Only lines holding the word "yellow" should be copied from the material.

SOURCE DATA:
_ _ _ _
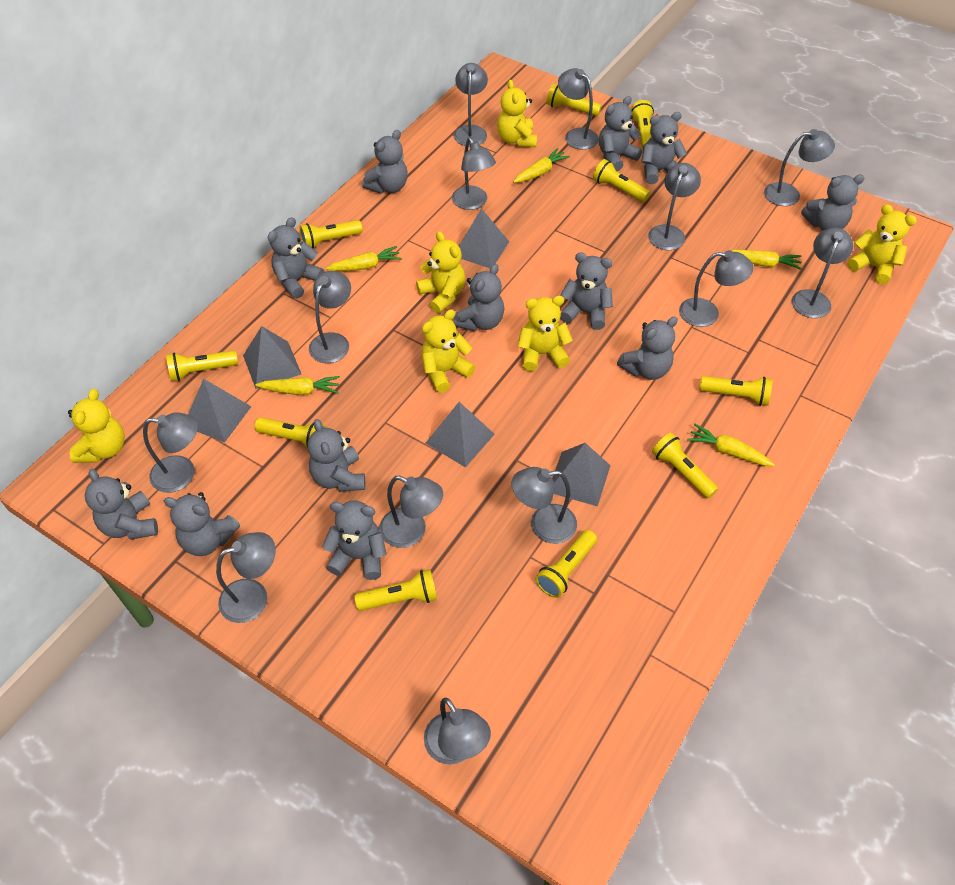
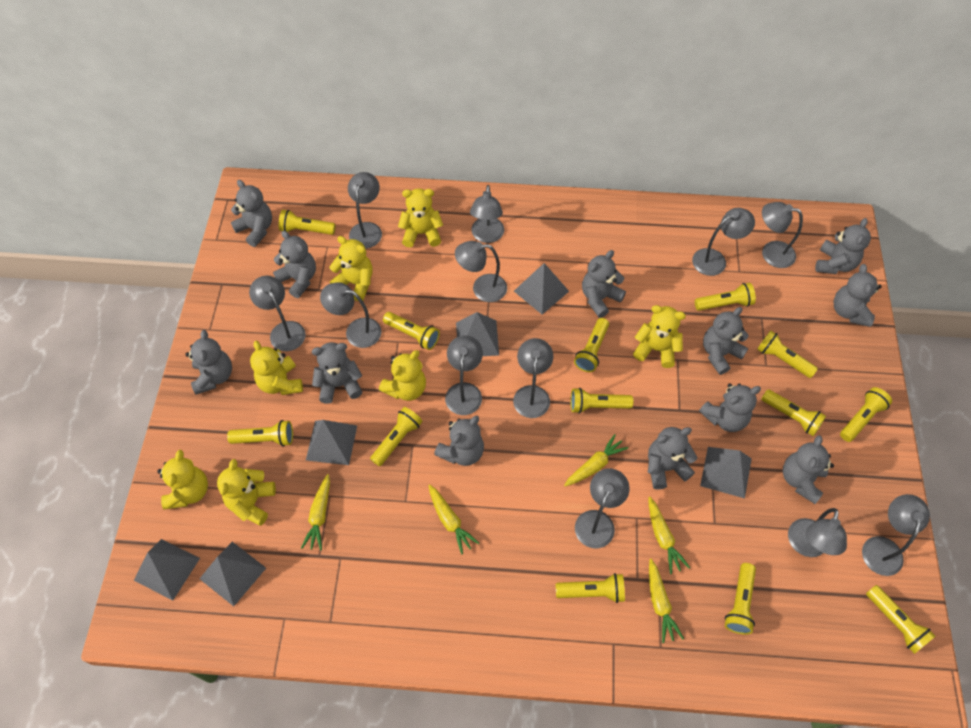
grey lamp: 13 -> 12
grey pyramid: 5 -> 6
yellow flashlight: 10 -> 13
yellow teddy bear: 6 -> 7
_ _ _ _
ANSWER FOR THE TASK:
yellow flashlight: 10 -> 13
yellow teddy bear: 6 -> 7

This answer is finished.